__RECORD EXTRACTS__:
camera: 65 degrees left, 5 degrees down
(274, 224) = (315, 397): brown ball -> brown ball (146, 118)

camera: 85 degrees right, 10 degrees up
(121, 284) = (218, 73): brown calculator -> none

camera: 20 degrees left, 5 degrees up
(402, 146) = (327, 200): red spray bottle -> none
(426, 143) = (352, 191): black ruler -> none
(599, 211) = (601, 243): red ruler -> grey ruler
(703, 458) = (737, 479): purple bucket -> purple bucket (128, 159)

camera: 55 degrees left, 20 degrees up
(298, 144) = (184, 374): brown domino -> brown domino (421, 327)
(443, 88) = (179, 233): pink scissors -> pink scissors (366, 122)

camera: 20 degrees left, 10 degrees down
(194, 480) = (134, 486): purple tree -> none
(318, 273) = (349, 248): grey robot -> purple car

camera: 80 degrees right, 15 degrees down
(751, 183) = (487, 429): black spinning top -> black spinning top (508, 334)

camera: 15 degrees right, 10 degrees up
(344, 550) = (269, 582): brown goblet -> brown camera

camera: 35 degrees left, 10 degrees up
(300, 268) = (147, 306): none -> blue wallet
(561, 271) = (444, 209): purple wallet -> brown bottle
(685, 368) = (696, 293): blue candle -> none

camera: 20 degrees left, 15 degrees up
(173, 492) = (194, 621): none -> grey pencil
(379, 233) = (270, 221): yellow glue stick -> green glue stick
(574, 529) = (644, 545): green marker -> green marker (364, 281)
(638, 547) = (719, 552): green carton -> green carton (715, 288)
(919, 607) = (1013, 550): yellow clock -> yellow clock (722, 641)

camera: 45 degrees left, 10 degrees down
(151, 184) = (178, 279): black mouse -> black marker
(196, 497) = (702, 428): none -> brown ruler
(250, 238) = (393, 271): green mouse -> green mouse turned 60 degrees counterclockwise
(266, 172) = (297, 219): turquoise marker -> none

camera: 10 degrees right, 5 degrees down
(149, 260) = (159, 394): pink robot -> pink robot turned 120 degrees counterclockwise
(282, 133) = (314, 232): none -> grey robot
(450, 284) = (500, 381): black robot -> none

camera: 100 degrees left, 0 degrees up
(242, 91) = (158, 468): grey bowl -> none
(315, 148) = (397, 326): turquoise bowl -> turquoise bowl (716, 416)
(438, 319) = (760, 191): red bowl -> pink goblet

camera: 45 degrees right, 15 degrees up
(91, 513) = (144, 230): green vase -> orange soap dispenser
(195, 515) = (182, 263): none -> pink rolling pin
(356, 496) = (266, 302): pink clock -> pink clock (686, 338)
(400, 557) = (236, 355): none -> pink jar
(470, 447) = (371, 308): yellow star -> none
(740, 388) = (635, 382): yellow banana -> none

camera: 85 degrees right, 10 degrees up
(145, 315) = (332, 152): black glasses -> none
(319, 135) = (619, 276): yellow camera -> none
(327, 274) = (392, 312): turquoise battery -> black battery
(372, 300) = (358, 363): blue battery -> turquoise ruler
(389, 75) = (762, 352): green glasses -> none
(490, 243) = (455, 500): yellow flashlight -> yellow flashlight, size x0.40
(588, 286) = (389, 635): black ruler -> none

__REQUIREMENT__: Starting at the line that contains "camera: 45 degrees right, 15 degrees up", reproduce each line through the end of the records exactly, both ends included.

__EXERCISE OUTPUT__:
camera: 45 degrees right, 15 degrees up
(91, 513) = (144, 230): green vase -> orange soap dispenser
(195, 515) = (182, 263): none -> pink rolling pin
(356, 496) = (266, 302): pink clock -> pink clock (686, 338)
(400, 557) = (236, 355): none -> pink jar
(470, 447) = (371, 308): yellow star -> none
(740, 388) = (635, 382): yellow banana -> none

camera: 85 degrees right, 10 degrees up
(145, 315) = (332, 152): black glasses -> none
(319, 135) = (619, 276): yellow camera -> none
(327, 274) = (392, 312): turquoise battery -> black battery
(372, 300) = (358, 363): blue battery -> turquoise ruler
(389, 75) = (762, 352): green glasses -> none
(490, 243) = (455, 500): yellow flashlight -> yellow flashlight, size x0.40
(588, 286) = (389, 635): black ruler -> none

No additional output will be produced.